Available records section start

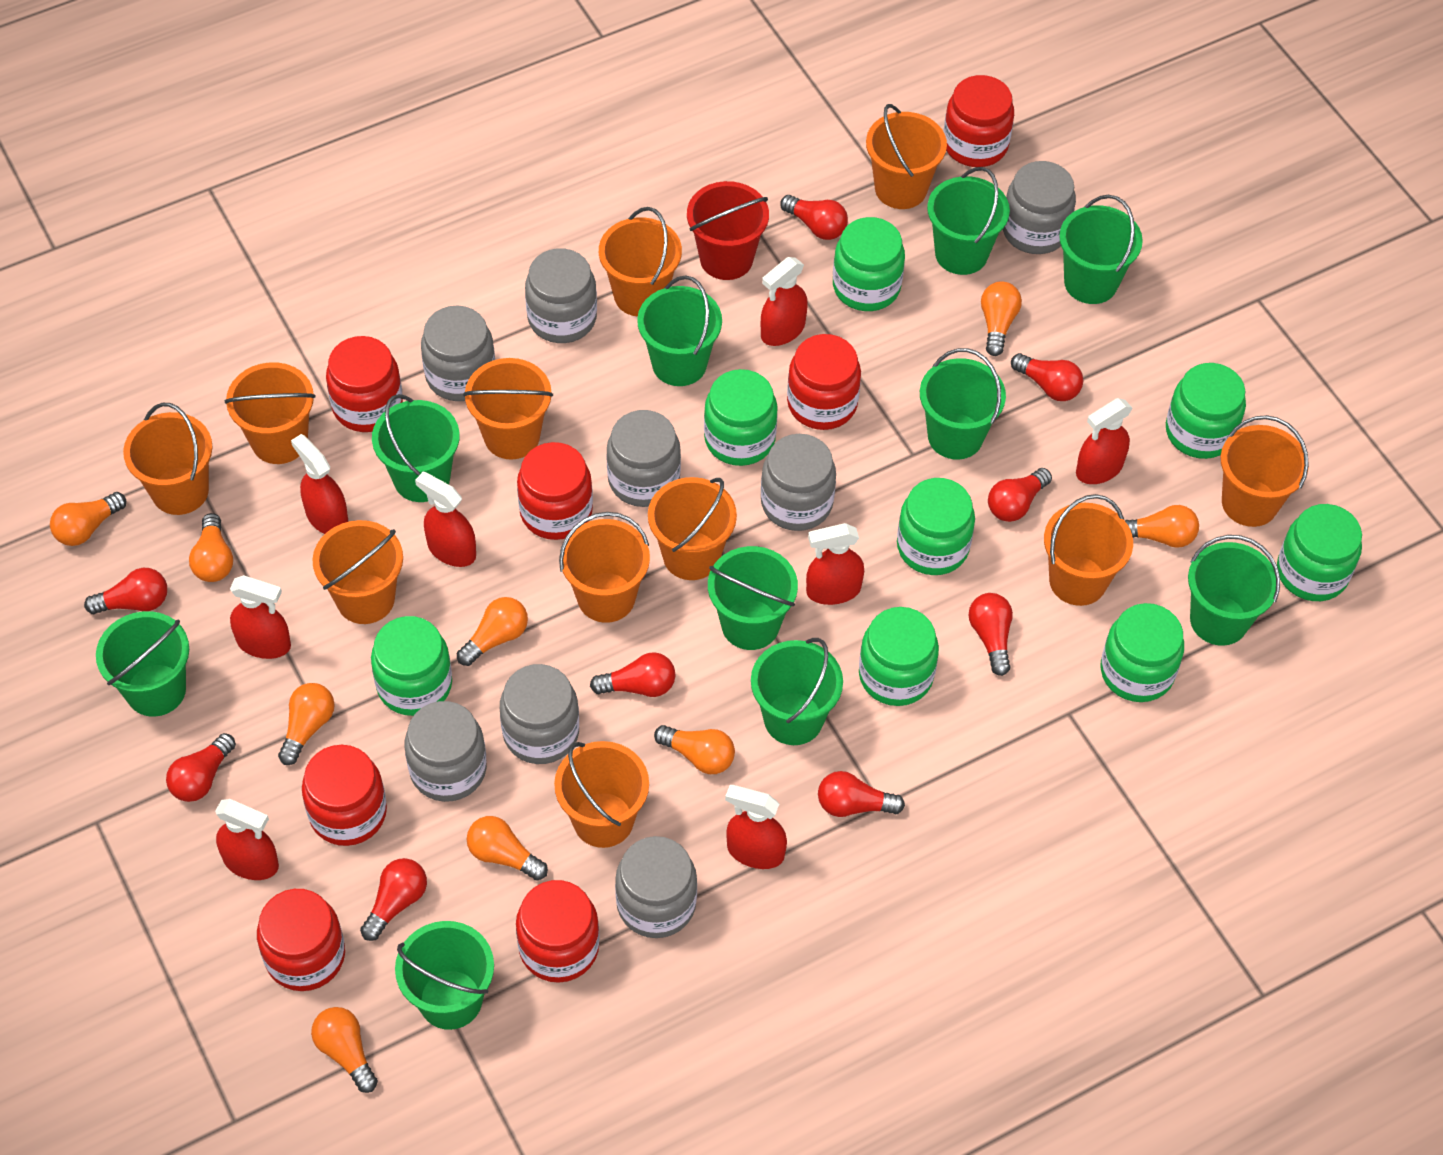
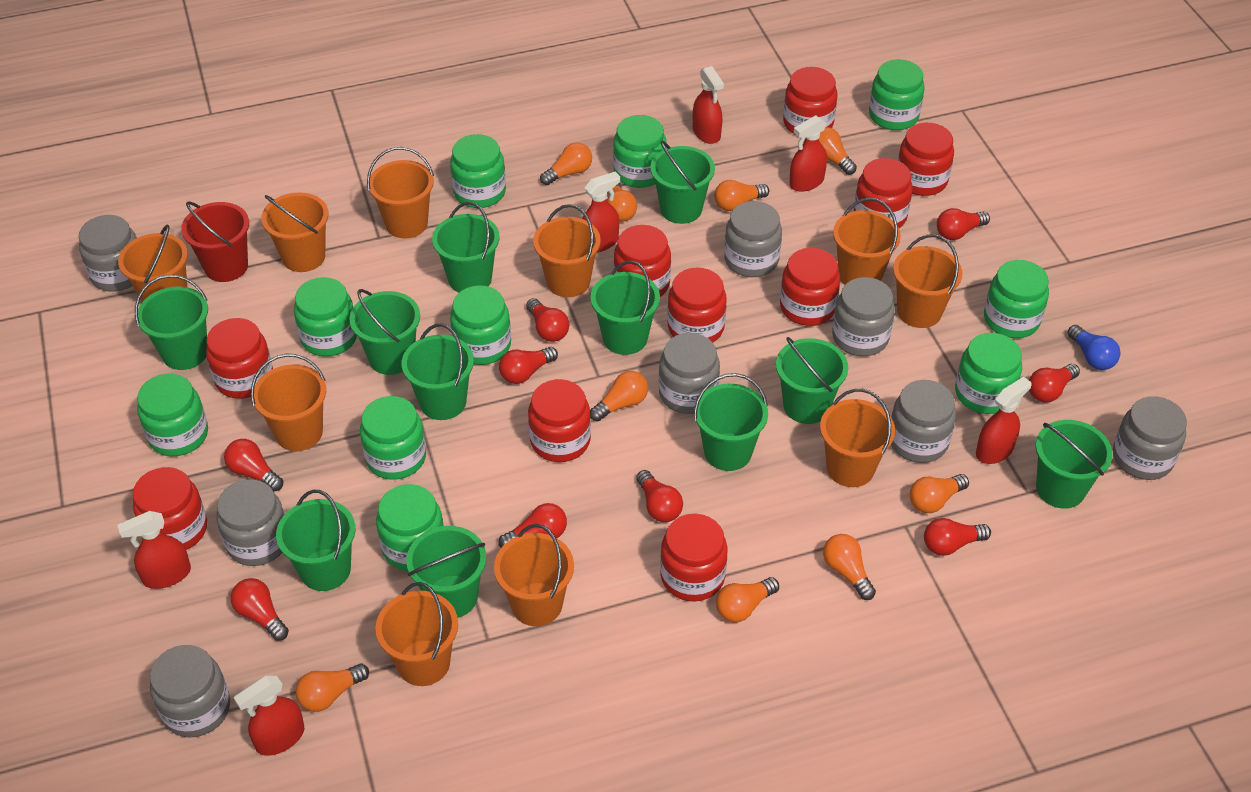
blue light bulb: 0 -> 1
green bucket: 10 -> 11
green jar: 8 -> 10
orange bucket: 11 -> 10
red jar: 7 -> 10
red spray bottle: 8 -> 6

Available records section end

■ What you will do: Your answer should hold exactly the lines from the one containing "green jar: 8 -> 10" to the last line of the data, both included, and no others.

■ Result of this exercise:
green jar: 8 -> 10
orange bucket: 11 -> 10
red jar: 7 -> 10
red spray bottle: 8 -> 6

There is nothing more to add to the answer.